What needs to be done → Look through the entries below and extract exactly the lines from the one containing "purple brick A4:B7" through the one containing "brown brick F5", ends included.

Material shown →
┏━━

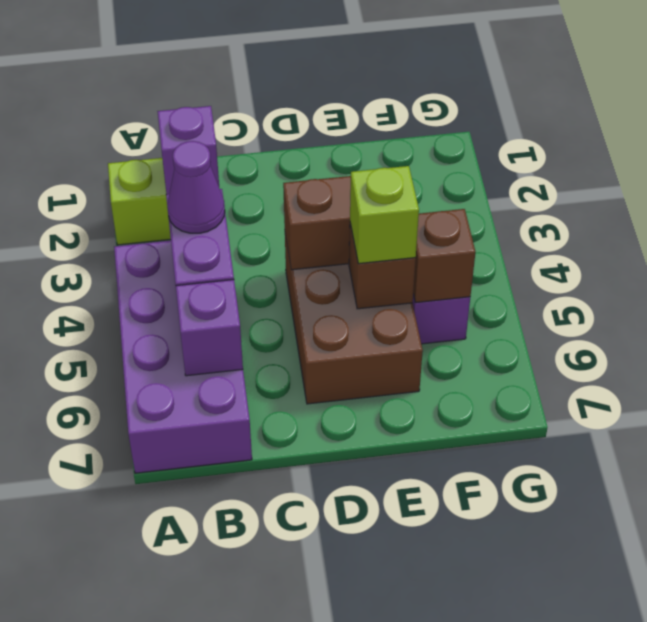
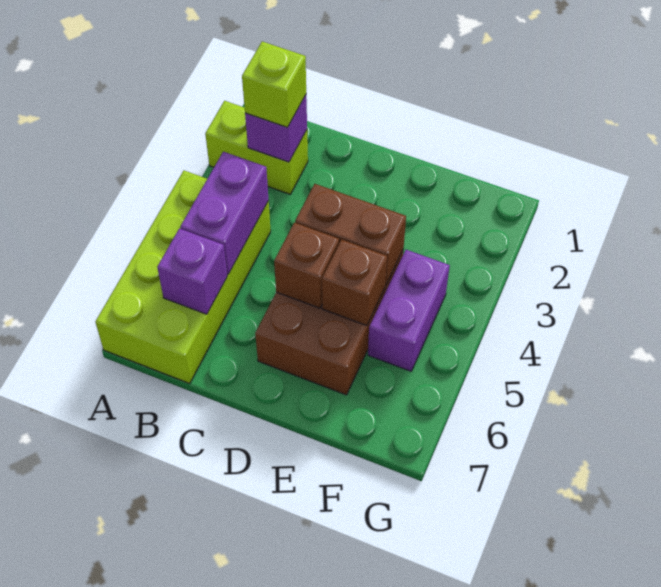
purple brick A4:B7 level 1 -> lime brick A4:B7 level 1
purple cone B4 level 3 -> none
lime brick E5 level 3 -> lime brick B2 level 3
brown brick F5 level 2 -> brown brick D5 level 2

┗━━
┏━━

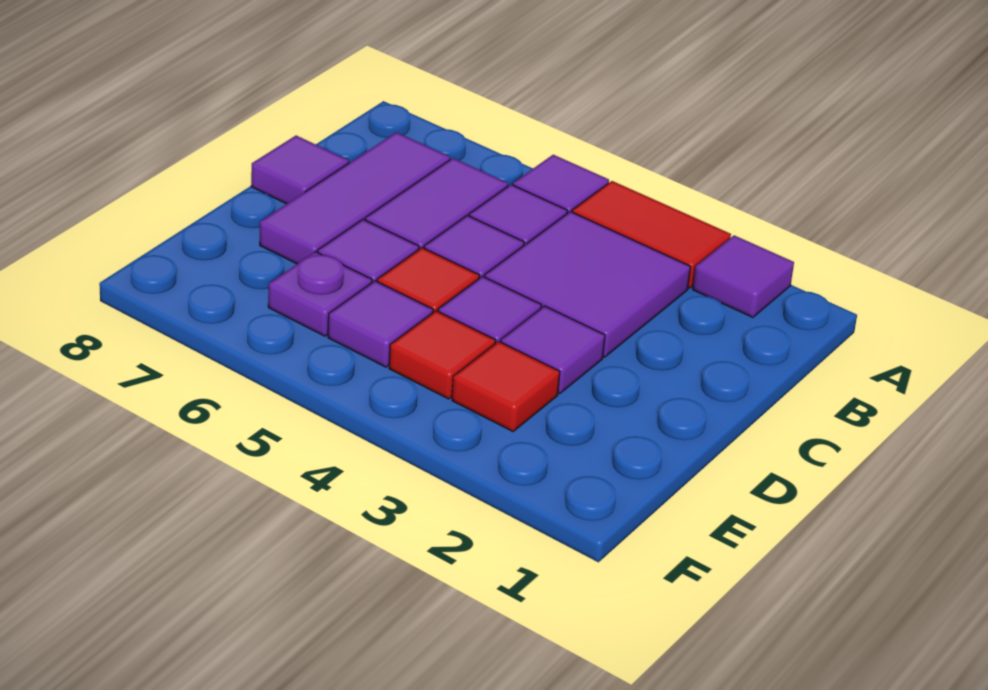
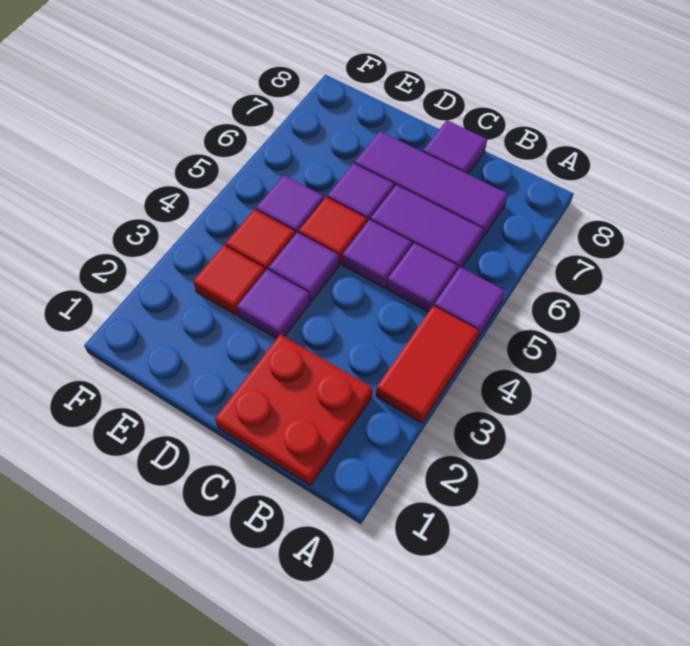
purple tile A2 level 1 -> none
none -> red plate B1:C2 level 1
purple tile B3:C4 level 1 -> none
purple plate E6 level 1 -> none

┗━━
┏━━

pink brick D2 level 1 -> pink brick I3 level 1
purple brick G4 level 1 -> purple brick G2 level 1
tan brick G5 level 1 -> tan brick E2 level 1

┗━━

Reply to the task →
purple brick A4:B7 level 1 -> lime brick A4:B7 level 1
purple cone B4 level 3 -> none
lime brick E5 level 3 -> lime brick B2 level 3
brown brick F5 level 2 -> brown brick D5 level 2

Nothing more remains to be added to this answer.